Stored items
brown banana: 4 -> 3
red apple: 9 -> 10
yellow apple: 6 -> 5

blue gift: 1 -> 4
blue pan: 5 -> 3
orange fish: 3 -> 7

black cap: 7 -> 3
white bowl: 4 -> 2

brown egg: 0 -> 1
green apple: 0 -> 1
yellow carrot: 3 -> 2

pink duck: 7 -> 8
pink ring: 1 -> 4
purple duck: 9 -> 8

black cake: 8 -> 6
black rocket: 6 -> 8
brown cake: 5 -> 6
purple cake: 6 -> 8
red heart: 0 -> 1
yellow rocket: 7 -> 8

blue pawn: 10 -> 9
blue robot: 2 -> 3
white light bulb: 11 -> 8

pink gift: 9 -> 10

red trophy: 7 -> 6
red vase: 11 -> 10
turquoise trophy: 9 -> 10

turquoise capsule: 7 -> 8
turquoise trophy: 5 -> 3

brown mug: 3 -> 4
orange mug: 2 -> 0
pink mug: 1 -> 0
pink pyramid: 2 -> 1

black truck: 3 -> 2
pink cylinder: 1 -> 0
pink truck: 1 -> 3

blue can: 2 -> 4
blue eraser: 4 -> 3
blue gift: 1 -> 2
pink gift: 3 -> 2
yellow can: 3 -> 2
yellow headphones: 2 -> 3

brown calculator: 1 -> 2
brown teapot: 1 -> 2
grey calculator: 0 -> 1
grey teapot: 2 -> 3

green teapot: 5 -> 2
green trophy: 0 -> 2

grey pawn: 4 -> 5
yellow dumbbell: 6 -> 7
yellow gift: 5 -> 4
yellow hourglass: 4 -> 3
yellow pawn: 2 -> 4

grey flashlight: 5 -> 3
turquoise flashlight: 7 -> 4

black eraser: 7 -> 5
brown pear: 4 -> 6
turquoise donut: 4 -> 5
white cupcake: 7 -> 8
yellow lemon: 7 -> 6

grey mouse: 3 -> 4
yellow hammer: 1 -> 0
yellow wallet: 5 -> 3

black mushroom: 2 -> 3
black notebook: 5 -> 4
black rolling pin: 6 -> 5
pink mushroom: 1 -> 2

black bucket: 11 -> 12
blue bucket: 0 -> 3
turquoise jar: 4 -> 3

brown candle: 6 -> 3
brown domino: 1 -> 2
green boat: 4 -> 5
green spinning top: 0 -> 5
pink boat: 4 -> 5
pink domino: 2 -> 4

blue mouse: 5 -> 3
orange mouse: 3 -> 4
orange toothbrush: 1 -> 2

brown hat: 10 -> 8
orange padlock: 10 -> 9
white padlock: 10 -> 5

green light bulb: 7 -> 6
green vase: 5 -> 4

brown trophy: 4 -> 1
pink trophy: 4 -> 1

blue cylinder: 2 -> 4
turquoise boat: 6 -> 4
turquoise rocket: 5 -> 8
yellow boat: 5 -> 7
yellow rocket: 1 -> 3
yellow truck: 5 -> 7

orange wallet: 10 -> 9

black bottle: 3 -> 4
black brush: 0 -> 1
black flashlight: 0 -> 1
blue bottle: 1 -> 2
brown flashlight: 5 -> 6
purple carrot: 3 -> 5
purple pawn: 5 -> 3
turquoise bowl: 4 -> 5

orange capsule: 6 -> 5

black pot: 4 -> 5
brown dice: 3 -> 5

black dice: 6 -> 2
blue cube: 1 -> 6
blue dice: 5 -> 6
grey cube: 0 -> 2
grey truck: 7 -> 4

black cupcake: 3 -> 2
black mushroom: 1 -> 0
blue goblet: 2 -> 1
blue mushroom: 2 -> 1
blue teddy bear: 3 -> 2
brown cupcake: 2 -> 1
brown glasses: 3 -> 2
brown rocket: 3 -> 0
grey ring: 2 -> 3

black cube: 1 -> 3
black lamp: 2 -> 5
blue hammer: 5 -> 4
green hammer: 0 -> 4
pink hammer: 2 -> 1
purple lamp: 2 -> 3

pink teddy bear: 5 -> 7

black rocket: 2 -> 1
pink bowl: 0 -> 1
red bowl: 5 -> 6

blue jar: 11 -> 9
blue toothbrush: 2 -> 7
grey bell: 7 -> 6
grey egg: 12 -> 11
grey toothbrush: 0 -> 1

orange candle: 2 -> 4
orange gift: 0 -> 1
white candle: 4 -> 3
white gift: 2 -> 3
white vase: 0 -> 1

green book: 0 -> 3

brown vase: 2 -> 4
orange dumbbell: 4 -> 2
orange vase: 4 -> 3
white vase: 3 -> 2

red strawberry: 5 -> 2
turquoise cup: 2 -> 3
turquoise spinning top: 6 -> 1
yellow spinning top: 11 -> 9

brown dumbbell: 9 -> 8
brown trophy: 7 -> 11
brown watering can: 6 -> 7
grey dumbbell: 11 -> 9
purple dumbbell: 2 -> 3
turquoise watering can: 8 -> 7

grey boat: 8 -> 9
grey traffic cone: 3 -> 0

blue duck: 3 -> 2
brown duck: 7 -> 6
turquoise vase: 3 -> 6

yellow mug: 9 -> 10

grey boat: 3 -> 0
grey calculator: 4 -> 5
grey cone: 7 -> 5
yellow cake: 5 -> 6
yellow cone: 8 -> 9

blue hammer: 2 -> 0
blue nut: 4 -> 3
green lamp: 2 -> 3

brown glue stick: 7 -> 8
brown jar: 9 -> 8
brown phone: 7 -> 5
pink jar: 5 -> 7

§ Work required
Print exactly the lines above from the one with "white gift: 2 -> 3" to the one with "grey dumbbell: 11 -> 9", including both.

§ Answer box
white gift: 2 -> 3
white vase: 0 -> 1

green book: 0 -> 3

brown vase: 2 -> 4
orange dumbbell: 4 -> 2
orange vase: 4 -> 3
white vase: 3 -> 2

red strawberry: 5 -> 2
turquoise cup: 2 -> 3
turquoise spinning top: 6 -> 1
yellow spinning top: 11 -> 9

brown dumbbell: 9 -> 8
brown trophy: 7 -> 11
brown watering can: 6 -> 7
grey dumbbell: 11 -> 9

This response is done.